__EXERCISE REQUIREMENTS__: From the entries below, copy out word for word the stretch from the line containing "yellow cross at (54, 75): moved" through the line containing "orange square at". Leave out any picture lines in that span.

__RAW DATA__:
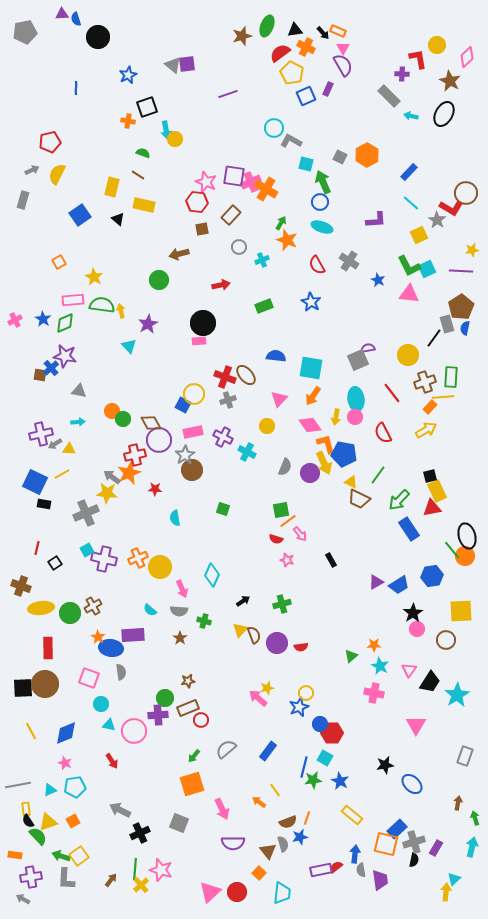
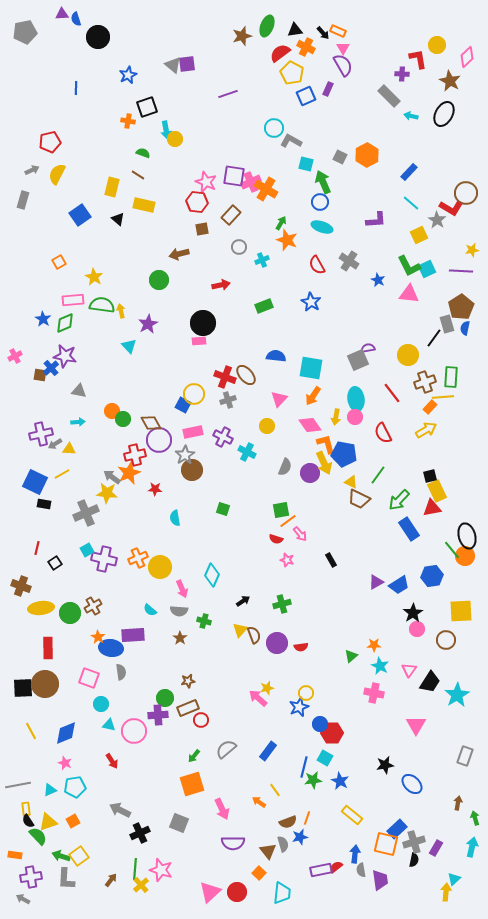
pink cross at (15, 320): moved 36 px down
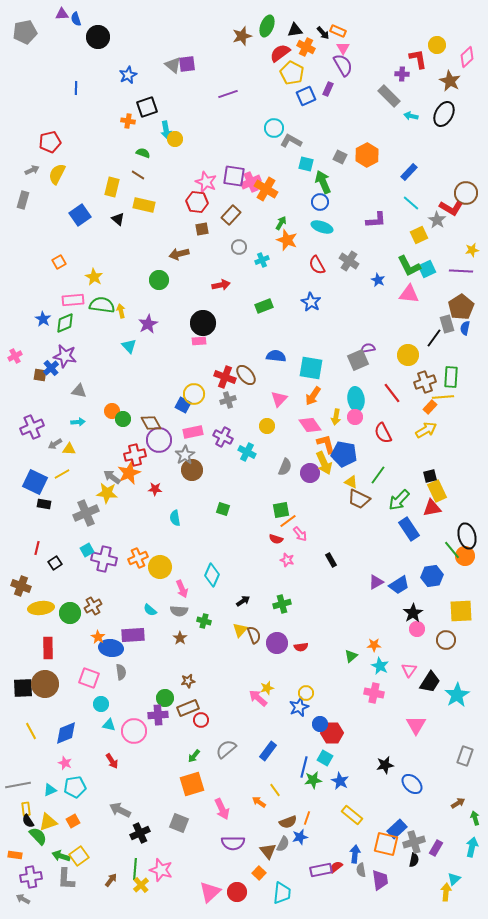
purple cross at (41, 434): moved 9 px left, 7 px up; rotated 10 degrees counterclockwise
brown arrow at (458, 803): rotated 48 degrees clockwise
gray semicircle at (283, 844): rotated 42 degrees clockwise
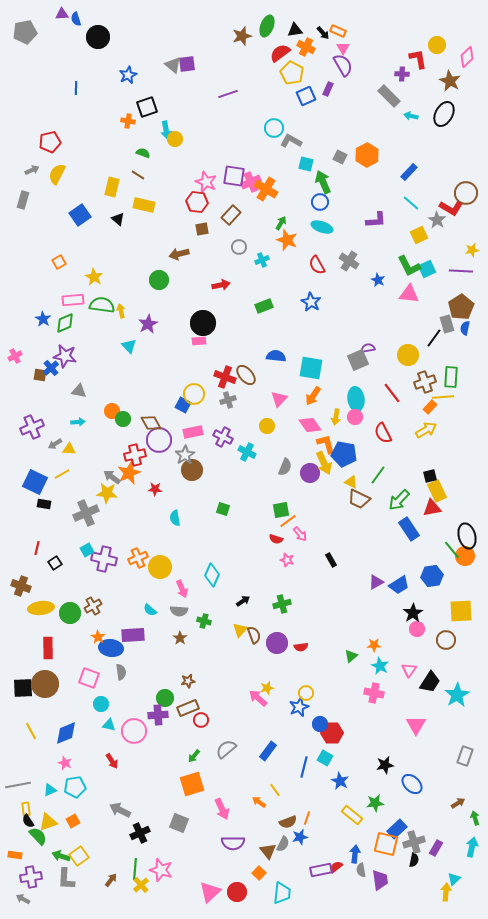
green star at (313, 780): moved 62 px right, 23 px down
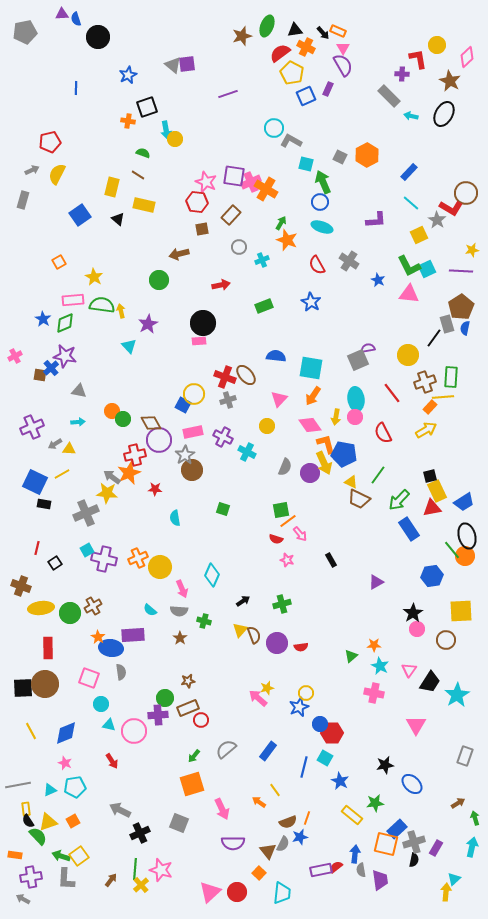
blue trapezoid at (399, 585): moved 65 px right, 83 px up
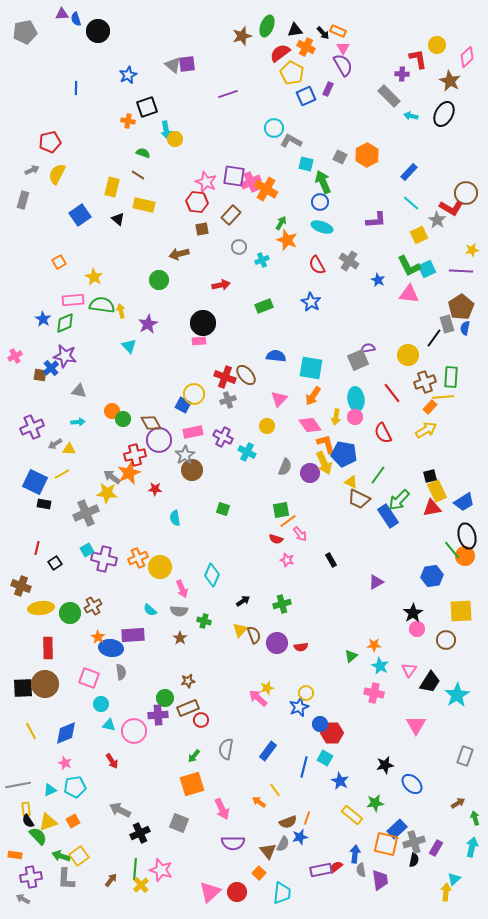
black circle at (98, 37): moved 6 px up
blue rectangle at (409, 529): moved 21 px left, 13 px up
gray semicircle at (226, 749): rotated 40 degrees counterclockwise
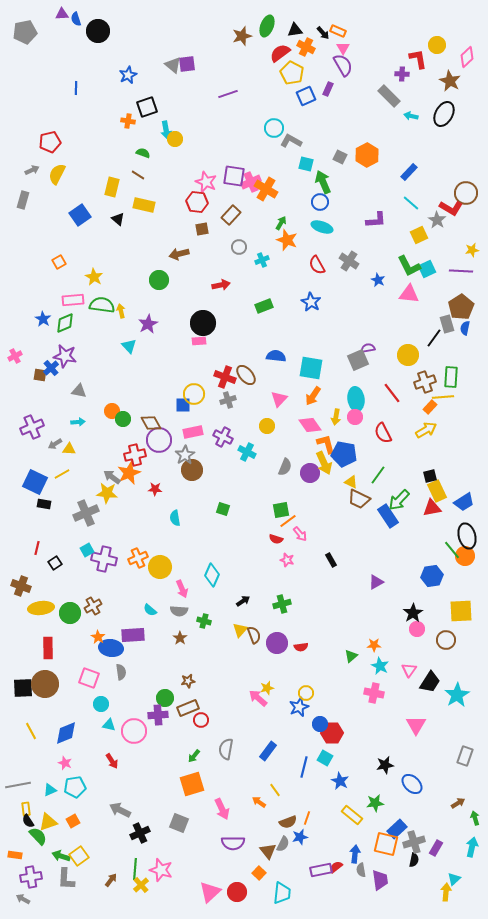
blue square at (183, 405): rotated 28 degrees counterclockwise
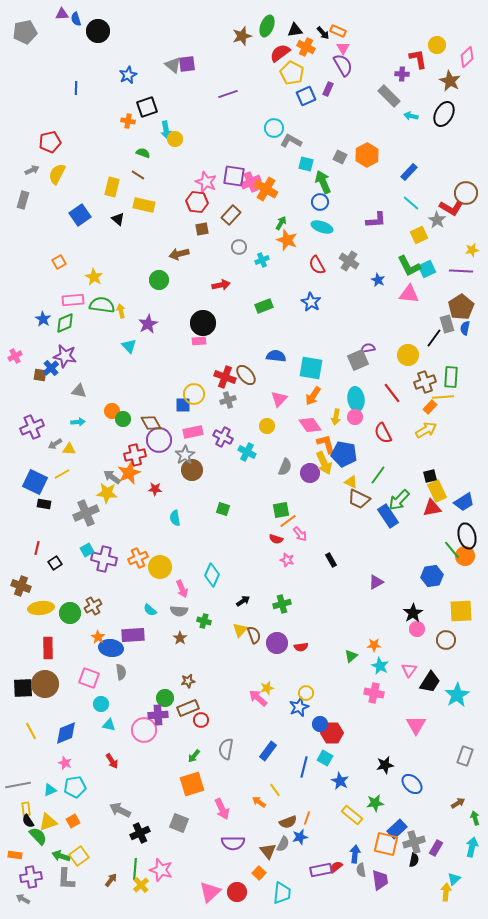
pink circle at (134, 731): moved 10 px right, 1 px up
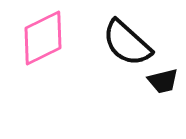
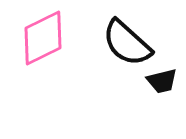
black trapezoid: moved 1 px left
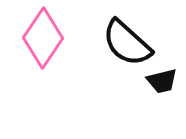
pink diamond: rotated 30 degrees counterclockwise
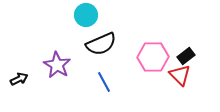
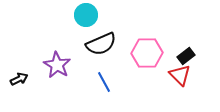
pink hexagon: moved 6 px left, 4 px up
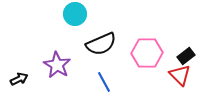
cyan circle: moved 11 px left, 1 px up
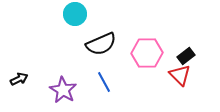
purple star: moved 6 px right, 25 px down
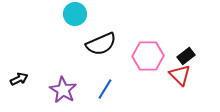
pink hexagon: moved 1 px right, 3 px down
blue line: moved 1 px right, 7 px down; rotated 60 degrees clockwise
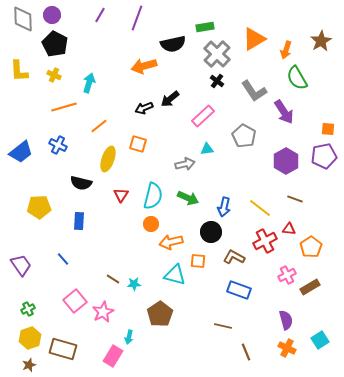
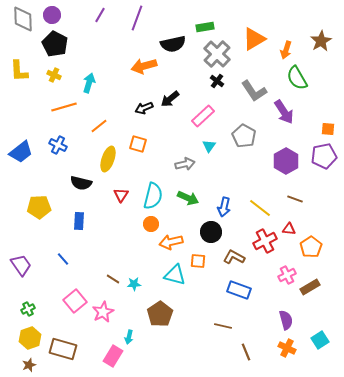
cyan triangle at (207, 149): moved 2 px right, 3 px up; rotated 48 degrees counterclockwise
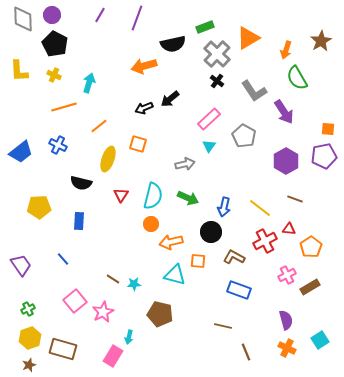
green rectangle at (205, 27): rotated 12 degrees counterclockwise
orange triangle at (254, 39): moved 6 px left, 1 px up
pink rectangle at (203, 116): moved 6 px right, 3 px down
brown pentagon at (160, 314): rotated 25 degrees counterclockwise
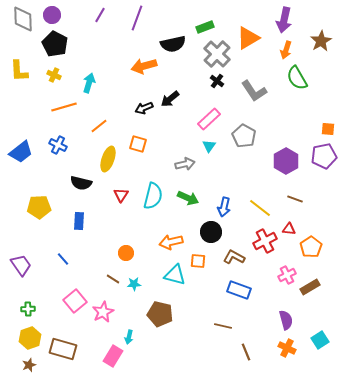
purple arrow at (284, 112): moved 92 px up; rotated 45 degrees clockwise
orange circle at (151, 224): moved 25 px left, 29 px down
green cross at (28, 309): rotated 24 degrees clockwise
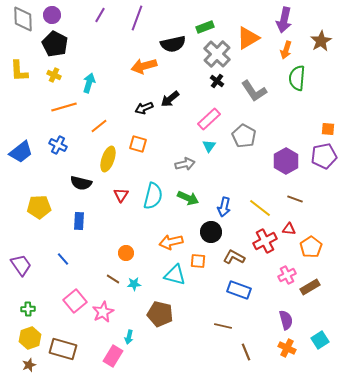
green semicircle at (297, 78): rotated 35 degrees clockwise
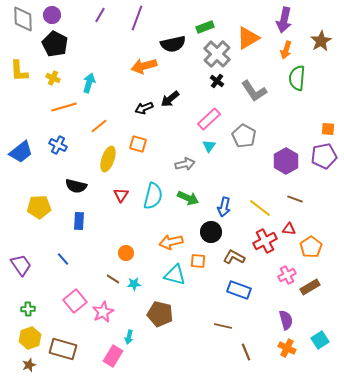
yellow cross at (54, 75): moved 1 px left, 3 px down
black semicircle at (81, 183): moved 5 px left, 3 px down
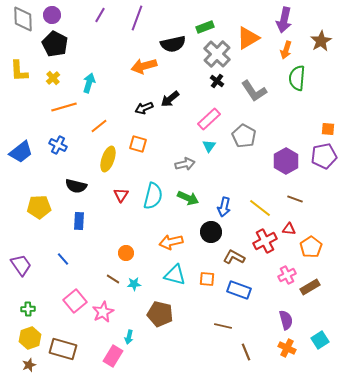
yellow cross at (53, 78): rotated 24 degrees clockwise
orange square at (198, 261): moved 9 px right, 18 px down
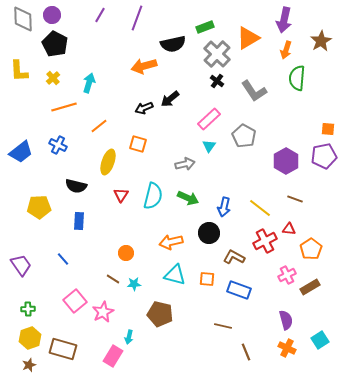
yellow ellipse at (108, 159): moved 3 px down
black circle at (211, 232): moved 2 px left, 1 px down
orange pentagon at (311, 247): moved 2 px down
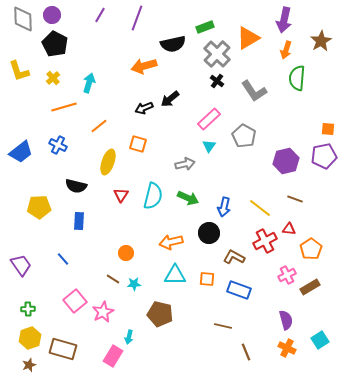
yellow L-shape at (19, 71): rotated 15 degrees counterclockwise
purple hexagon at (286, 161): rotated 15 degrees clockwise
cyan triangle at (175, 275): rotated 15 degrees counterclockwise
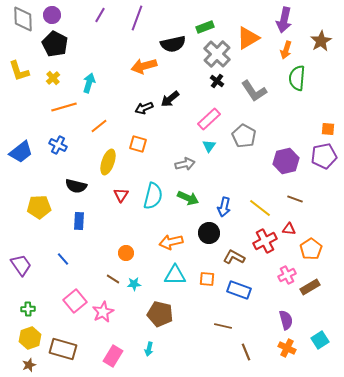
cyan arrow at (129, 337): moved 20 px right, 12 px down
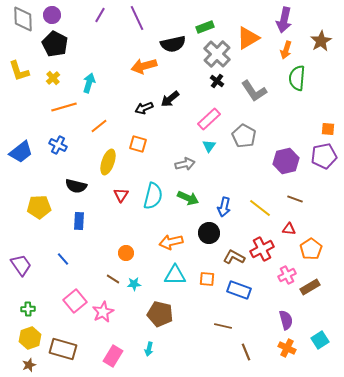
purple line at (137, 18): rotated 45 degrees counterclockwise
red cross at (265, 241): moved 3 px left, 8 px down
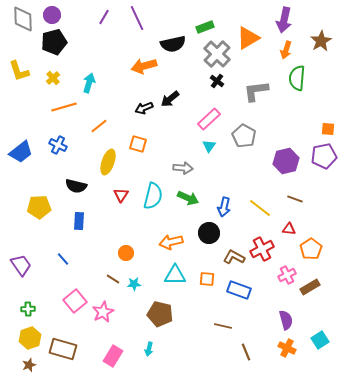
purple line at (100, 15): moved 4 px right, 2 px down
black pentagon at (55, 44): moved 1 px left, 2 px up; rotated 30 degrees clockwise
gray L-shape at (254, 91): moved 2 px right; rotated 116 degrees clockwise
gray arrow at (185, 164): moved 2 px left, 4 px down; rotated 18 degrees clockwise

__EXPECTED OUTPUT__:
yellow cross at (54, 75): moved 1 px left, 3 px down
black semicircle at (81, 183): moved 5 px left, 3 px down
yellow cross at (53, 78): rotated 24 degrees clockwise
orange square at (198, 261): moved 9 px right, 18 px down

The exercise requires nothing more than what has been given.